AIM OF THE EXERCISE ▸ Transcribe only what runs from the line including "black spoon |" through the last line of the entries, exactly as it appears.
-*-
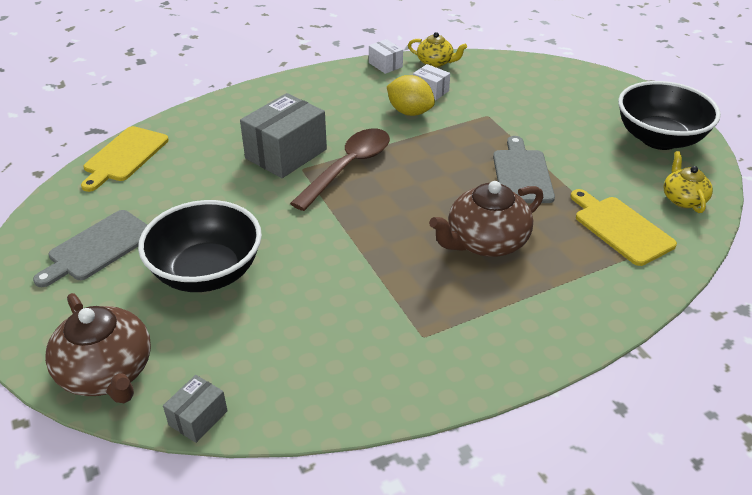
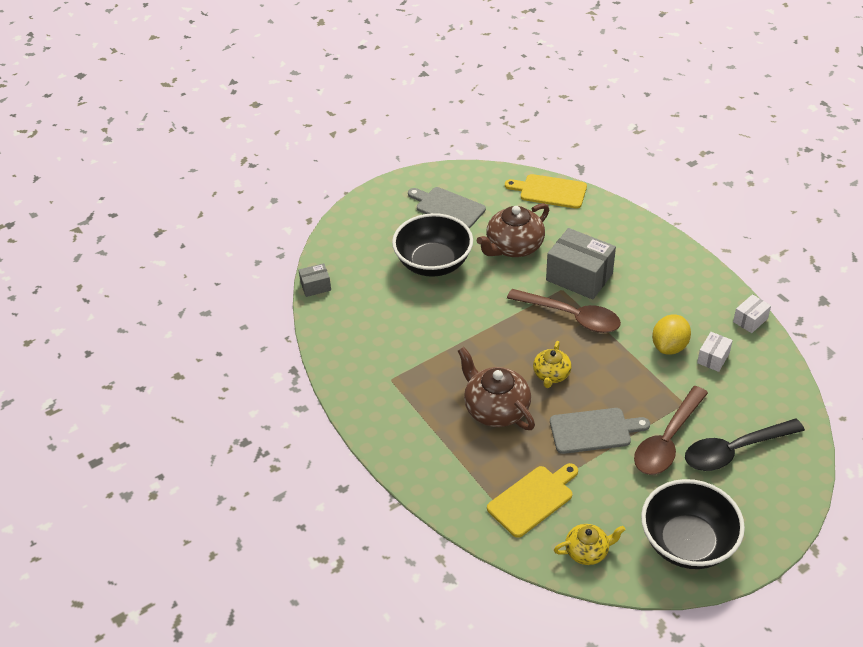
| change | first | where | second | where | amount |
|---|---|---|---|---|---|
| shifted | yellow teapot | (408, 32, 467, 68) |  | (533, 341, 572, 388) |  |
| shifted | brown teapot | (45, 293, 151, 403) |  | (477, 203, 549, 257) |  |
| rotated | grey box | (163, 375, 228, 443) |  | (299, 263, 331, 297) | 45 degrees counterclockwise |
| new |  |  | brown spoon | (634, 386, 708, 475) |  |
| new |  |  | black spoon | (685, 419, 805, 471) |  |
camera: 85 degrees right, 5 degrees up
-*-
SOLVED PROBLEM ▸
| new |  |  | black spoon | (685, 419, 805, 471) |  |
camera: 85 degrees right, 5 degrees up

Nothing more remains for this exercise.